● Assignment
Every line of the records below from the line with "brown calculator [499,536,591,660]" up to and including the line with "yellow teddy bear [260,142,312,224] -> none" must be reproduced exactly, and no line outside that range.

● Records supplied
============

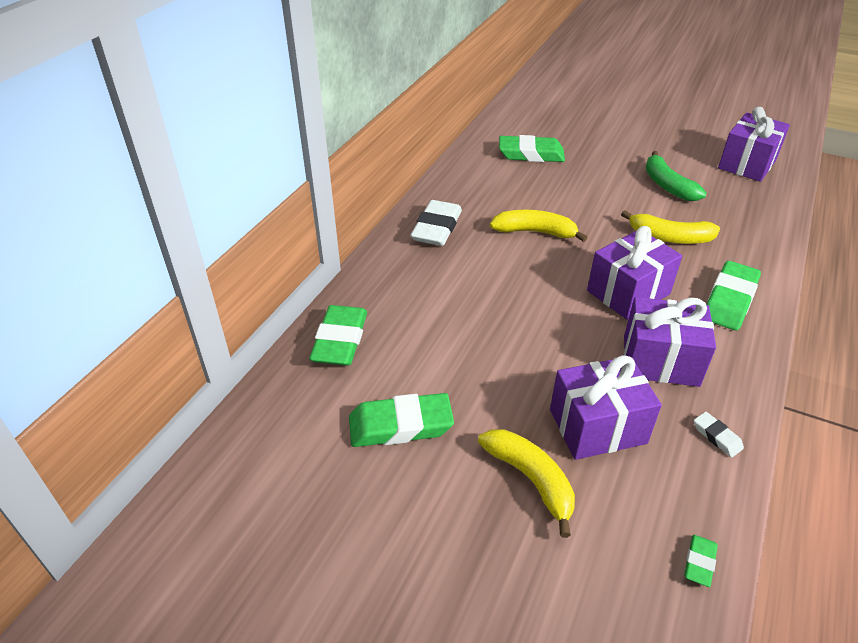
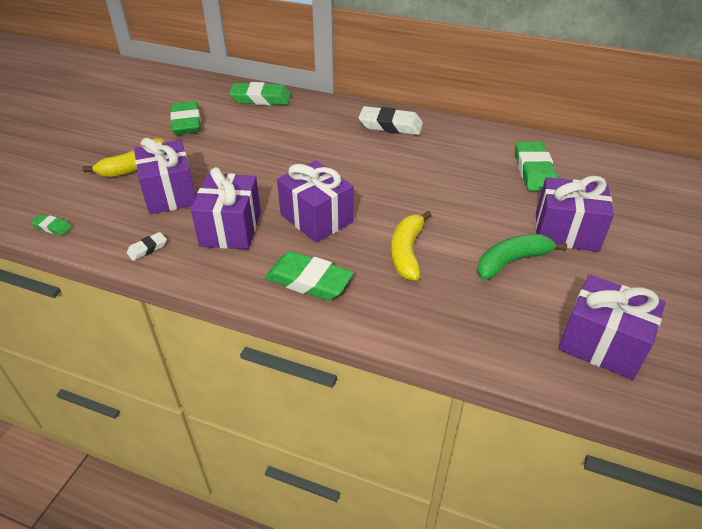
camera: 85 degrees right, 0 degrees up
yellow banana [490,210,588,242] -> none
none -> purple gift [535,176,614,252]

============

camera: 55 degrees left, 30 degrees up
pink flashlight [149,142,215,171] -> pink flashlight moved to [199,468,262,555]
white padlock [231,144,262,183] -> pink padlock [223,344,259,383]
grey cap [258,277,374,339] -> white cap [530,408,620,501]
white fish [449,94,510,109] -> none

============

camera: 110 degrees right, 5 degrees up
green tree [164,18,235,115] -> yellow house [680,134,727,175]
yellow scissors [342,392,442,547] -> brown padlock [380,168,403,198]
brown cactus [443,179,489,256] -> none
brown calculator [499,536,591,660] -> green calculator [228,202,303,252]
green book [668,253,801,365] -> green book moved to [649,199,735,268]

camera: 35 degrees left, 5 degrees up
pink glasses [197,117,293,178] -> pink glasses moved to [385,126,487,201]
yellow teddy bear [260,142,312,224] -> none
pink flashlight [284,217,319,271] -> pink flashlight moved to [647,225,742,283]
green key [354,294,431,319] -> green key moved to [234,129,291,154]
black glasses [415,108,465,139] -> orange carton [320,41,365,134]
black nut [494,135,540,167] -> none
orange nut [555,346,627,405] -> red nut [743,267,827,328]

============

● Solved exercise
brown calculator [499,536,591,660] -> green calculator [228,202,303,252]
green book [668,253,801,365] -> green book moved to [649,199,735,268]

camera: 35 degrees left, 5 degrees up
pink glasses [197,117,293,178] -> pink glasses moved to [385,126,487,201]
yellow teddy bear [260,142,312,224] -> none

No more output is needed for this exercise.